(TASK MATERIAL Opens)
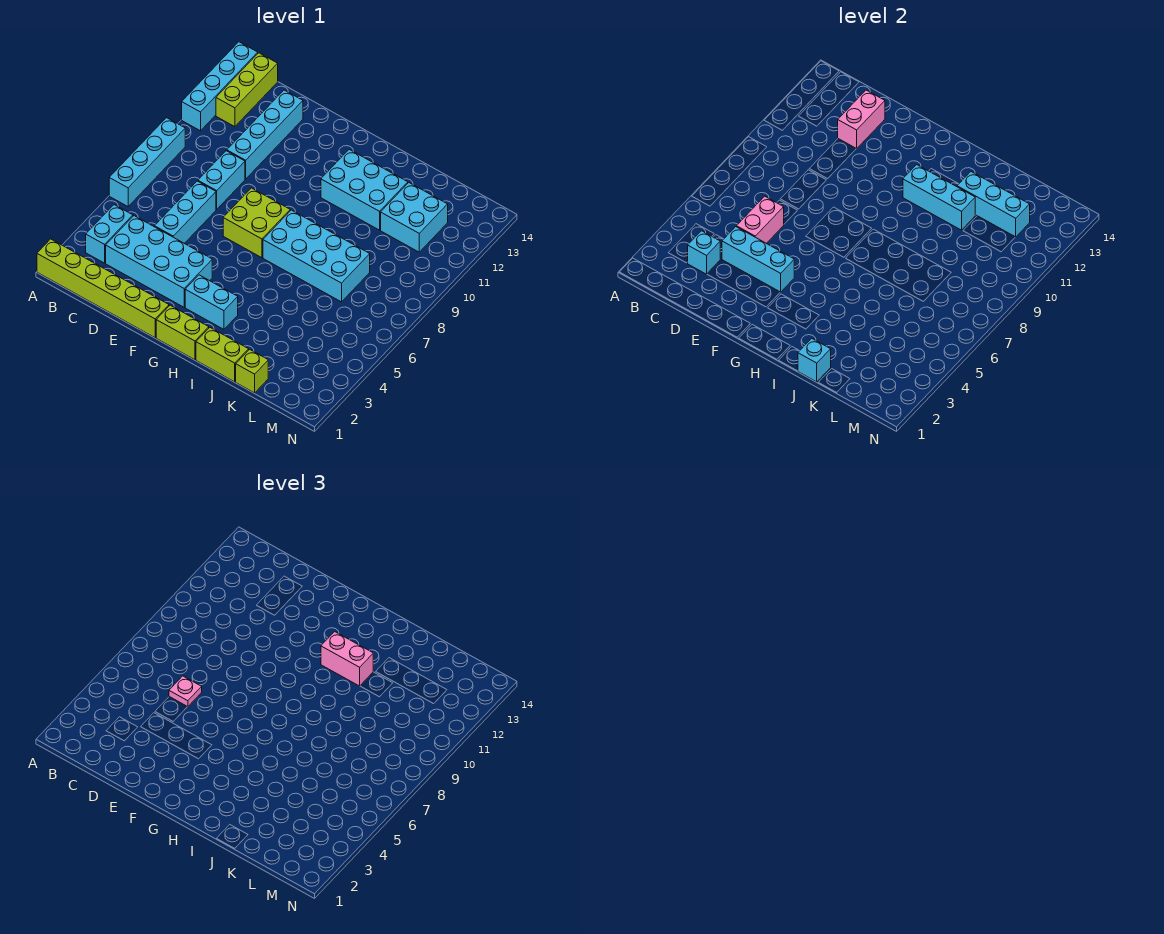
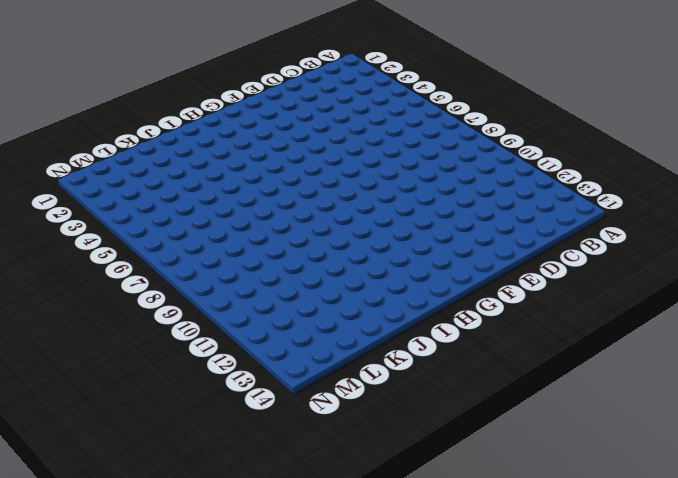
none -> lime brick A1:F1 level 1
none -> cyan brick A6:A9 level 1
none -> cyan brick A11:A14 level 1

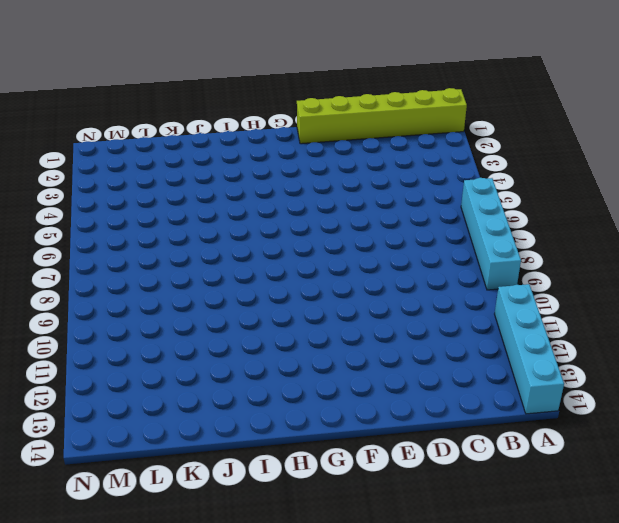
none -> cyan brick B3:B4 level 1
none -> lime brick B12:B14 level 1
none -> cyan brick C3:F4 level 1

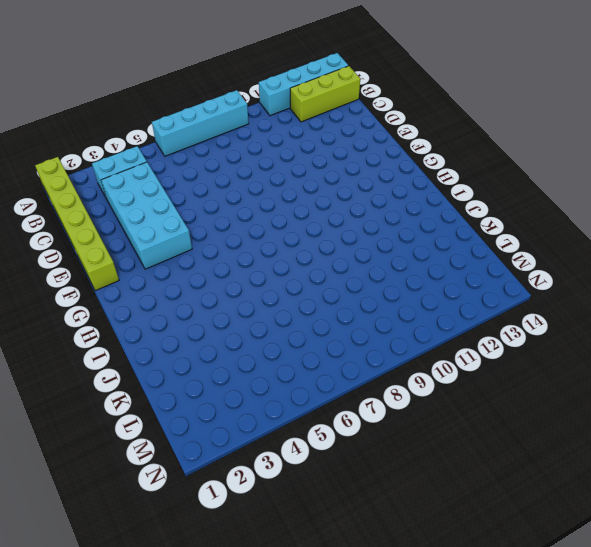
none -> cyan brick D5:D7 level 1
none -> cyan brick D8:D9 level 1
none -> cyan brick D10:D13 level 1

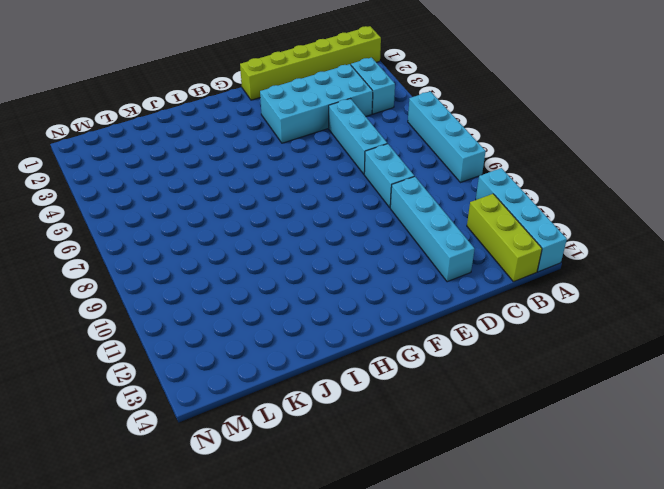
none -> lime brick F7:G8 level 1
none -> lime brick G1:H1 level 1
none -> cyan brick G3:H3 level 1

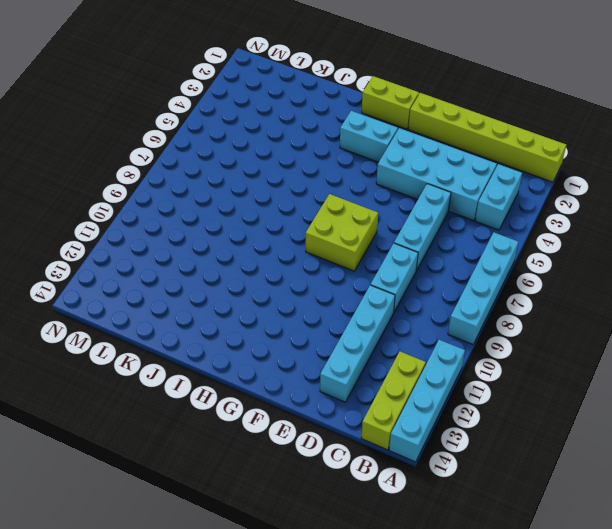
none -> cyan brick H7:K8 level 1
none -> cyan brick H11:J12 level 1
none -> lime brick I1:J1 level 1

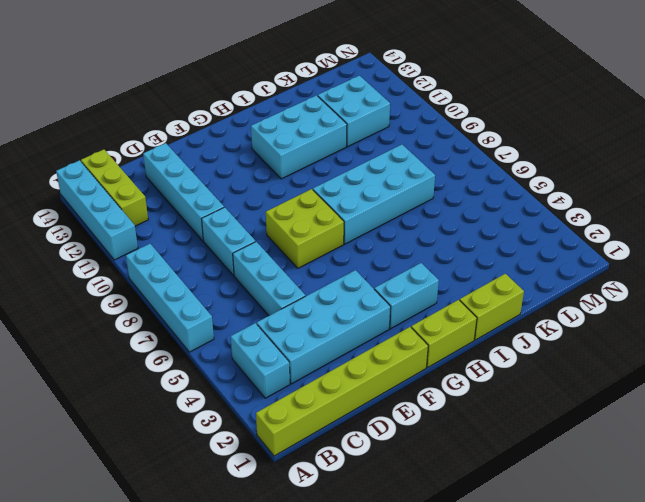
none -> lime brick K1 level 1
none -> cyan brick C3 level 2
none -> cyan brick D4:F4 level 2

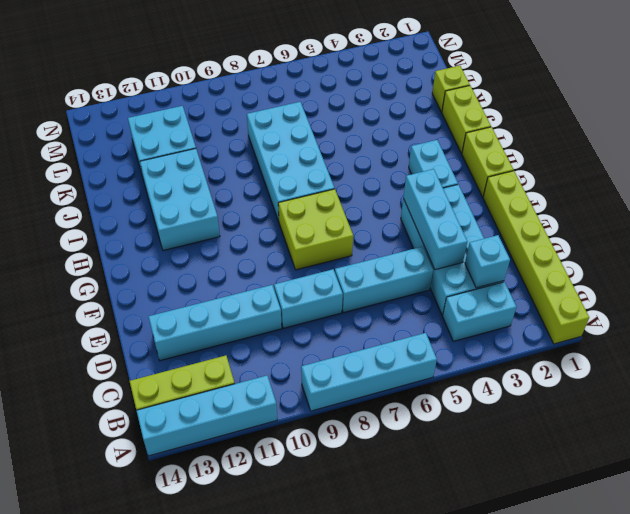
none -> pink brick D5:D6 level 2
none -> pink brick D12:D13 level 2
none -> cyan brick H11:J11 level 2

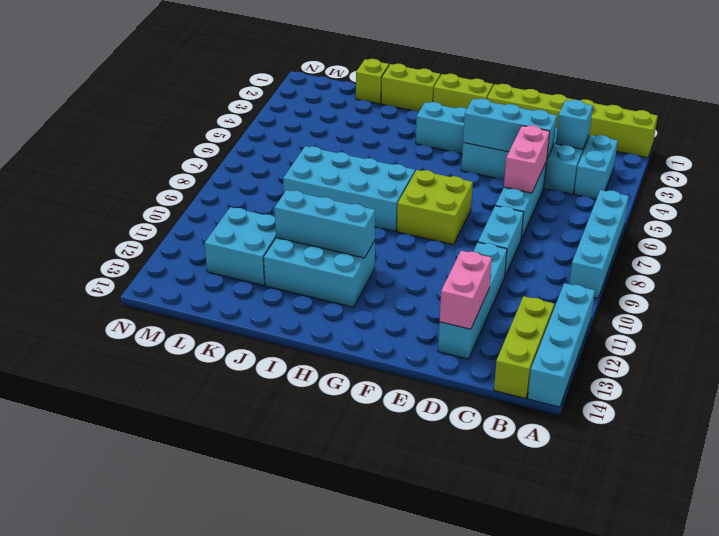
none -> cyan brick J1 level 2
none -> cyan brick J12:L12 level 2
none -> pink plate D6 level 3

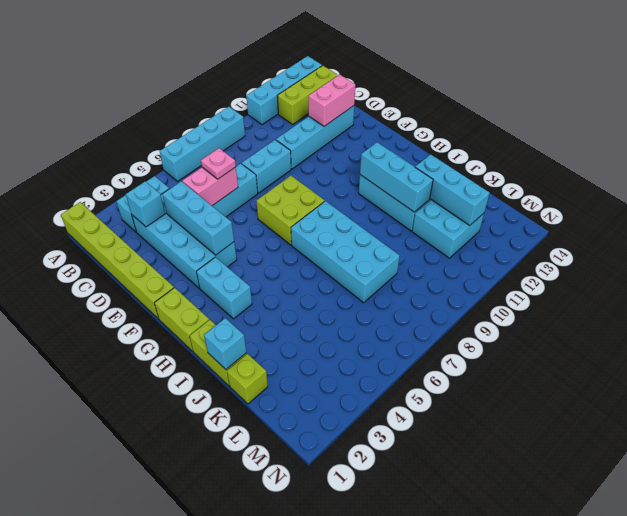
none -> pink brick H11:I11 level 3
(TASK MATERIAL Closes)
ACTION ITEM
Set down the entries exactly as they appear, with every picture left out.

RESPONSE AREA
none -> lime brick A1:F1 level 1
none -> cyan brick A6:A9 level 1
none -> cyan brick A11:A14 level 1

none -> cyan brick B3:B4 level 1
none -> lime brick B12:B14 level 1
none -> cyan brick C3:F4 level 1

none -> cyan brick D5:D7 level 1
none -> cyan brick D8:D9 level 1
none -> cyan brick D10:D13 level 1

none -> lime brick F7:G8 level 1
none -> lime brick G1:H1 level 1
none -> cyan brick G3:H3 level 1

none -> cyan brick H7:K8 level 1
none -> cyan brick H11:J12 level 1
none -> lime brick I1:J1 level 1

none -> lime brick K1 level 1
none -> cyan brick C3 level 2
none -> cyan brick D4:F4 level 2

none -> pink brick D5:D6 level 2
none -> pink brick D12:D13 level 2
none -> cyan brick H11:J11 level 2

none -> cyan brick J1 level 2
none -> cyan brick J12:L12 level 2
none -> pink plate D6 level 3

none -> pink brick H11:I11 level 3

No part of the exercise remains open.